→ Requirement: Copy out each line of the entries where the word "VMID" is present.

[Structured diff data]
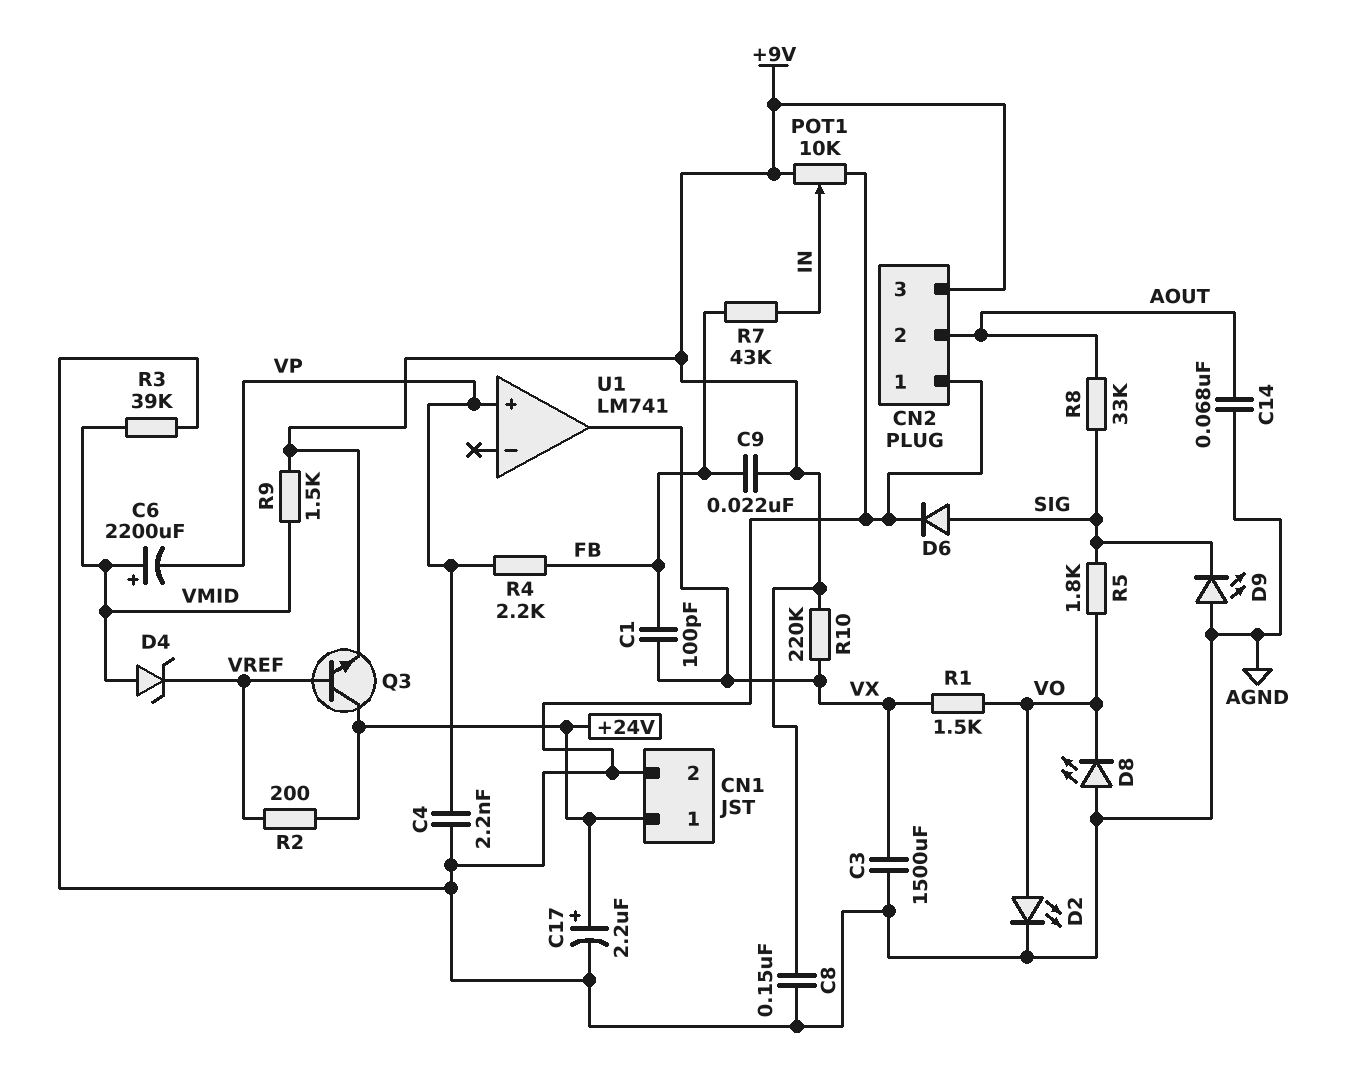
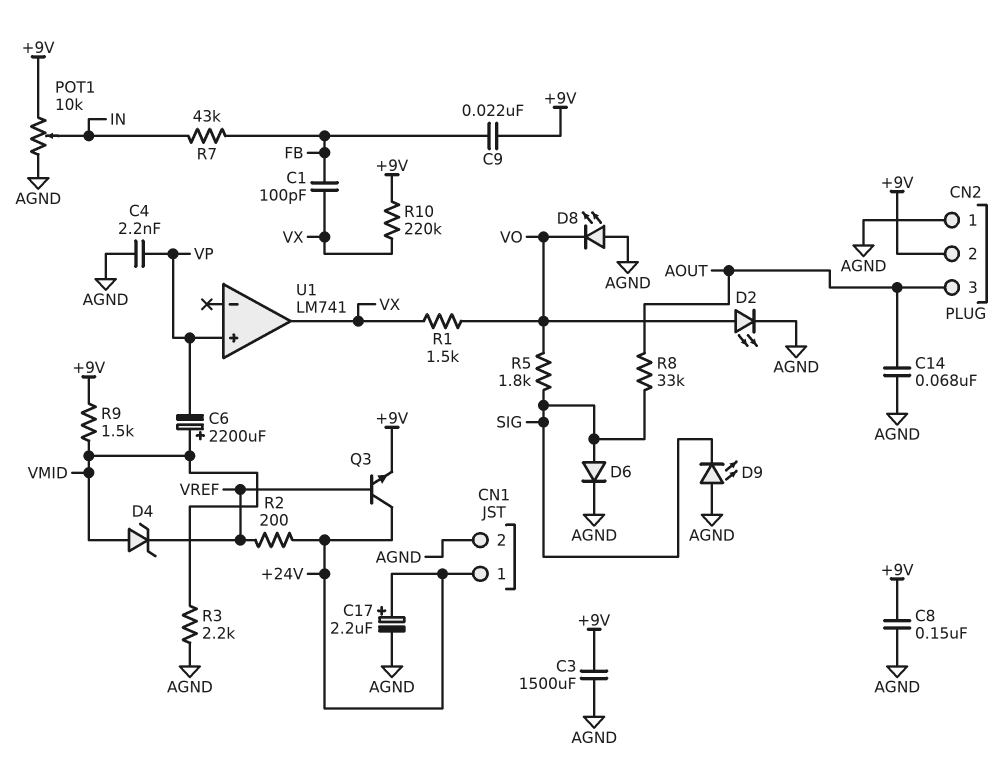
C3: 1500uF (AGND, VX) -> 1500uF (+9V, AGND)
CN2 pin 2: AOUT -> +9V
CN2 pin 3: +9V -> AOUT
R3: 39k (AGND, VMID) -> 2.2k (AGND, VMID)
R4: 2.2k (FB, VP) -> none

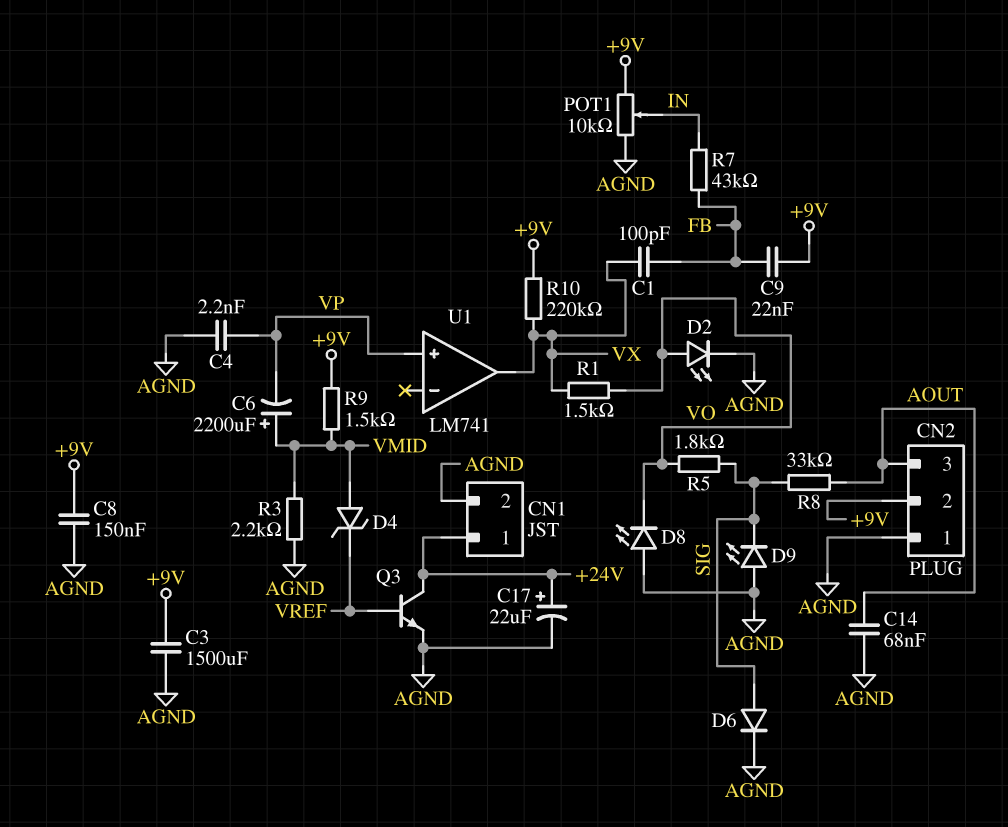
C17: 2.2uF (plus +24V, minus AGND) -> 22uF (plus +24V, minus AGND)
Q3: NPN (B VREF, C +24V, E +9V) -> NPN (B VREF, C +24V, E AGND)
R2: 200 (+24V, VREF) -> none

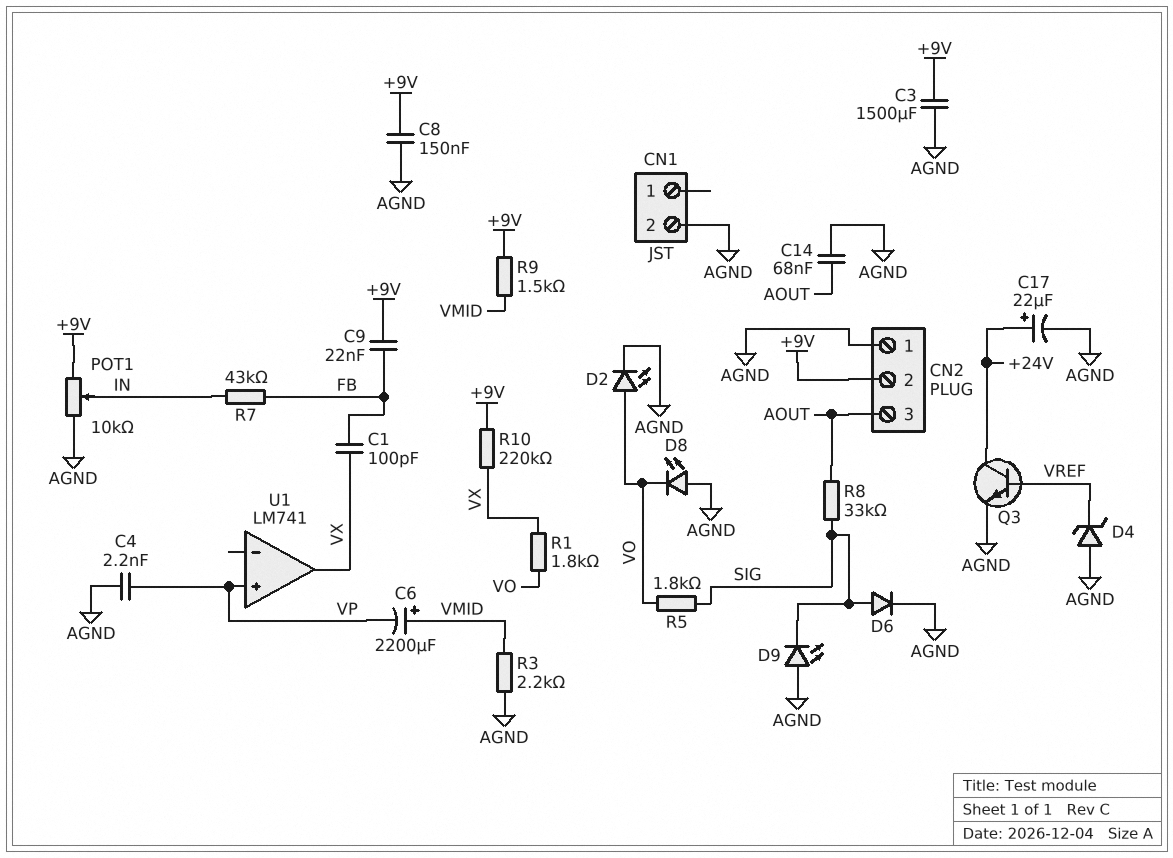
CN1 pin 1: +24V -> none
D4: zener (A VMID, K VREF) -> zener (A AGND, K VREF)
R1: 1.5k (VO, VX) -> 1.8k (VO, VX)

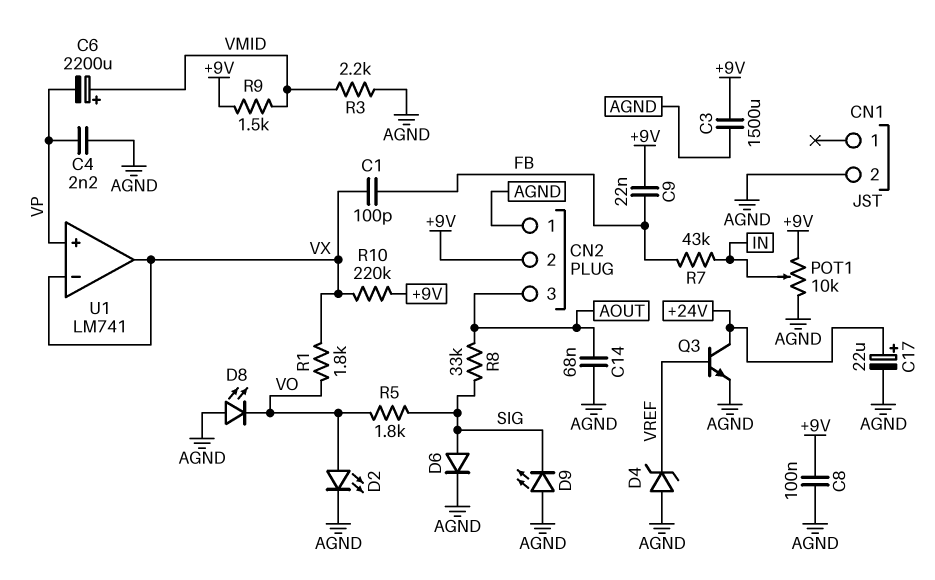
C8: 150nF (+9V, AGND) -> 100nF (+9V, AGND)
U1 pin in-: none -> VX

→ Answer box:
R3: 39k (AGND, VMID) -> 2.2k (AGND, VMID)
D4: zener (A VMID, K VREF) -> zener (A AGND, K VREF)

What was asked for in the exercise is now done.